__TASK TO COMPLETE__
Look through the records, and wherever the string "Donut" turns up, copy out that line.

__SUPPLIED DATA__
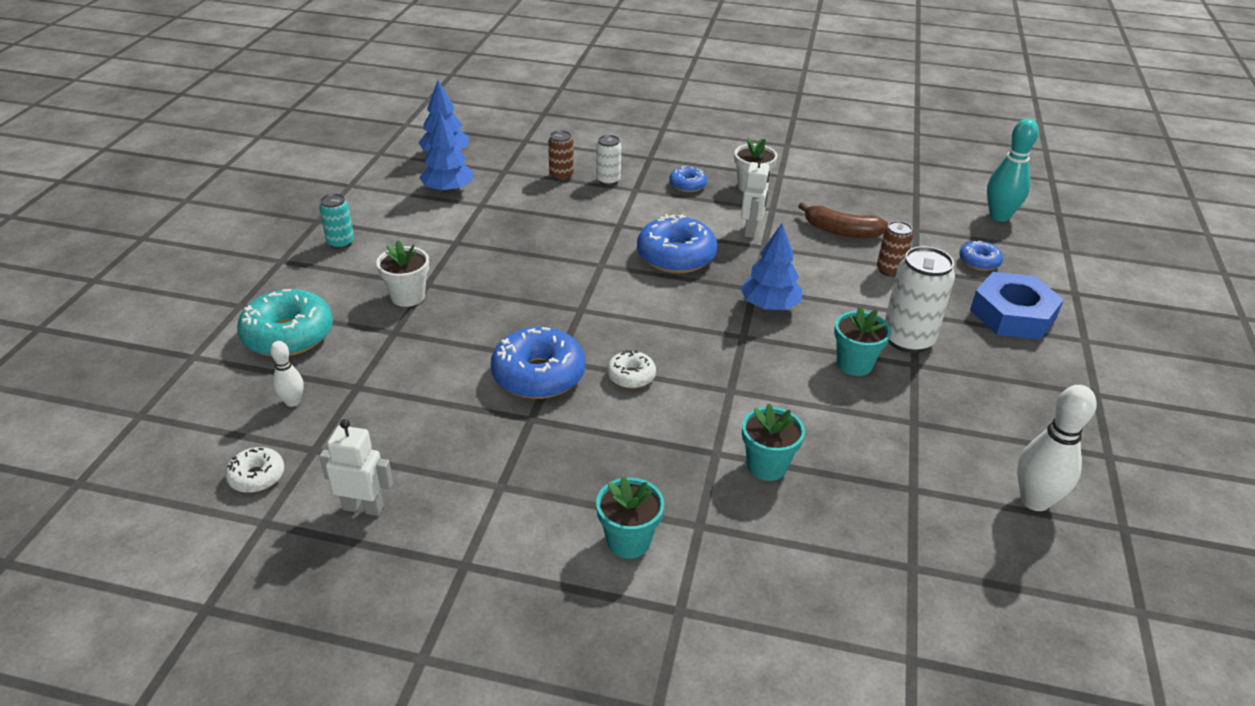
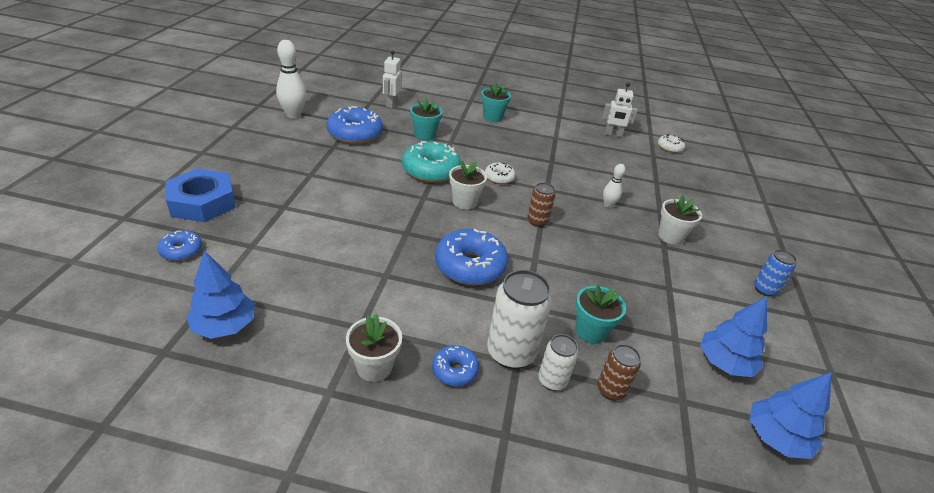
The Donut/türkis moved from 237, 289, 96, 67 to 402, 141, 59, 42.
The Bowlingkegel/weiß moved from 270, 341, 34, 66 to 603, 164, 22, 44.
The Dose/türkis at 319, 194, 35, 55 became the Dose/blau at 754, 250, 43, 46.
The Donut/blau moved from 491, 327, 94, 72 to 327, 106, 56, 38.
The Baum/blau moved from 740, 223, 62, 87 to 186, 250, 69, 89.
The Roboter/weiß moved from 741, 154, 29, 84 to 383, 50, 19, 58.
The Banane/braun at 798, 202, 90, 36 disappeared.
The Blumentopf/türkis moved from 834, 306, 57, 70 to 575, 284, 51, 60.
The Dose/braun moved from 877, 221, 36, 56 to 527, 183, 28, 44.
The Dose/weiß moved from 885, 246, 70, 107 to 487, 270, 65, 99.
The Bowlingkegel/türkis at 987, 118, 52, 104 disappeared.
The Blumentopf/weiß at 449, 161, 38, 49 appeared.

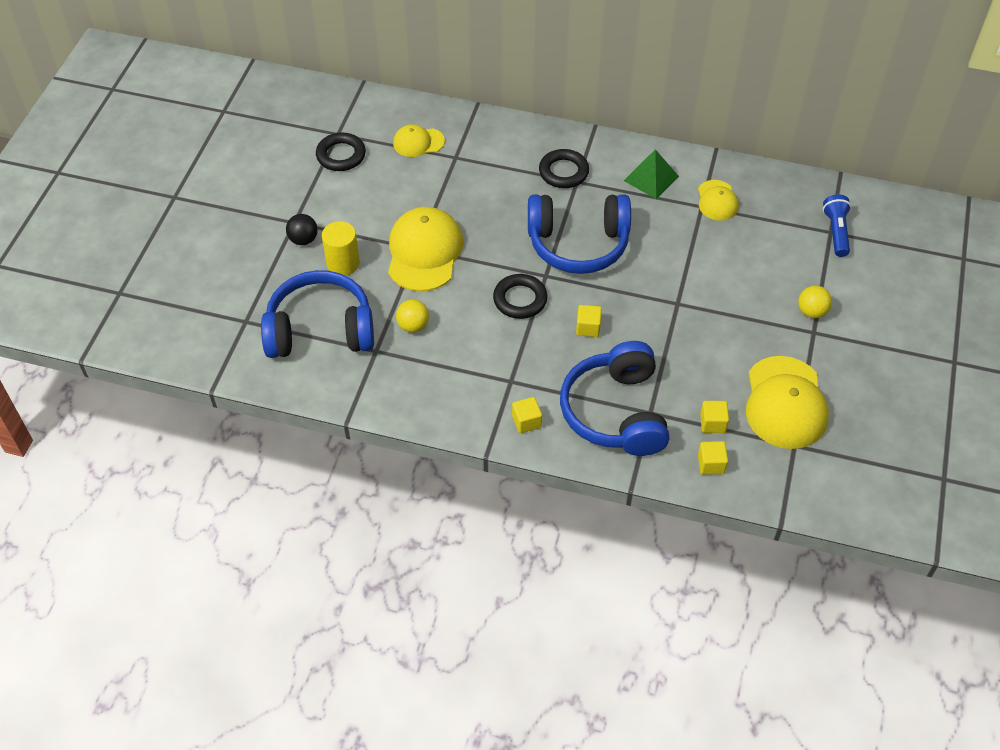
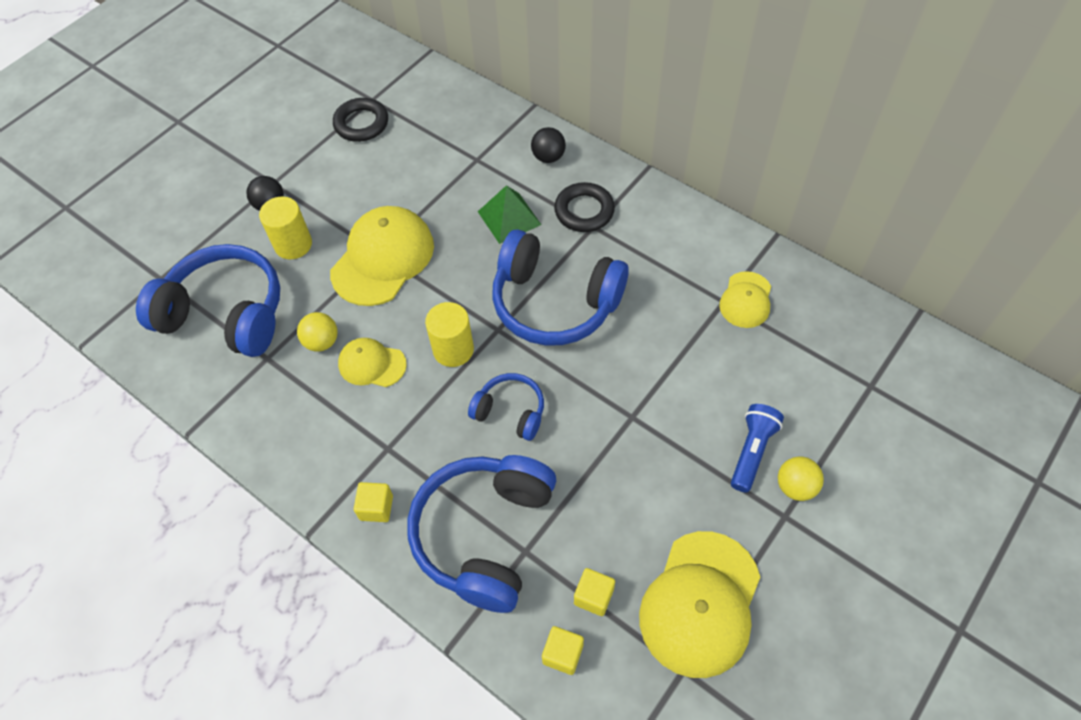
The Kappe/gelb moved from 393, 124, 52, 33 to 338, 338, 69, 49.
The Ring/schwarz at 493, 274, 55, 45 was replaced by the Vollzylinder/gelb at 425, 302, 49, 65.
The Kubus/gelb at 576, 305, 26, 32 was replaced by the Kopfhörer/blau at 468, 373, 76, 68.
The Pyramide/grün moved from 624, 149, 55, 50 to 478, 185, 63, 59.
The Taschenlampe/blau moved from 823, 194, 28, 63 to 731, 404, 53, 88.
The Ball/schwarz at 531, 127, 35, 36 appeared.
* * *
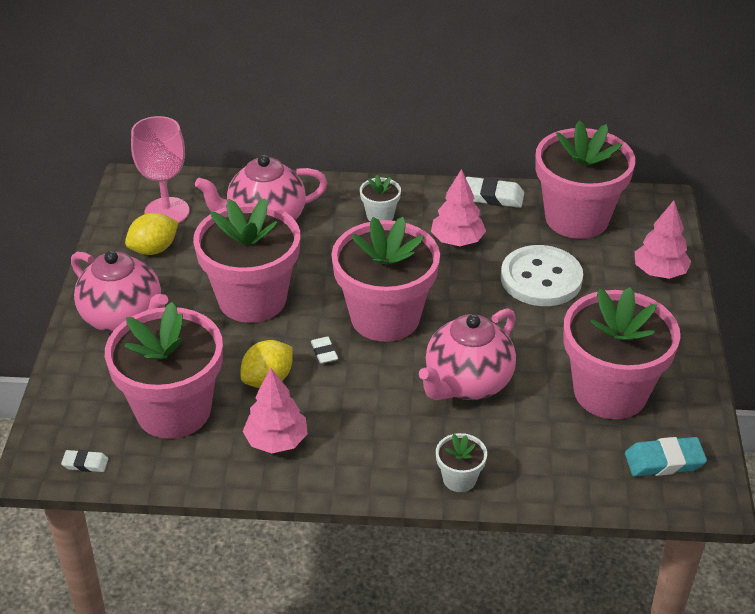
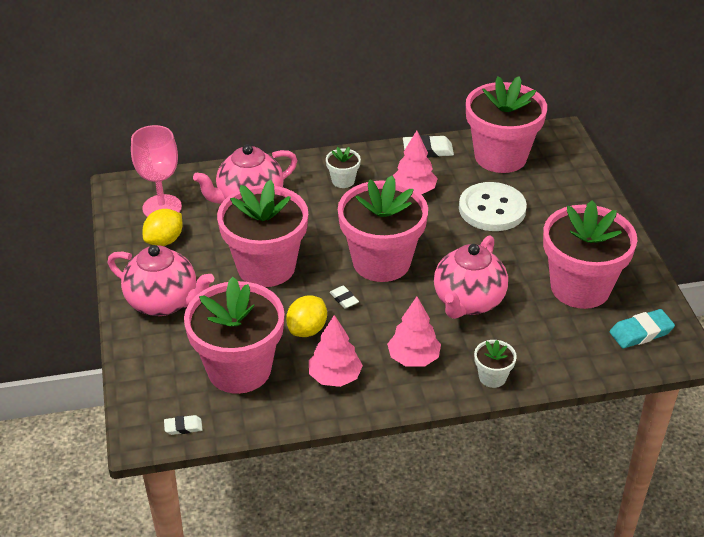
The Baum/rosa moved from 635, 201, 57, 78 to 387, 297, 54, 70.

__SOLUTION TO THE PROBLEM__
The Donut/türkis moved from 237, 289, 96, 67 to 402, 141, 59, 42.
The Donut/blau moved from 491, 327, 94, 72 to 327, 106, 56, 38.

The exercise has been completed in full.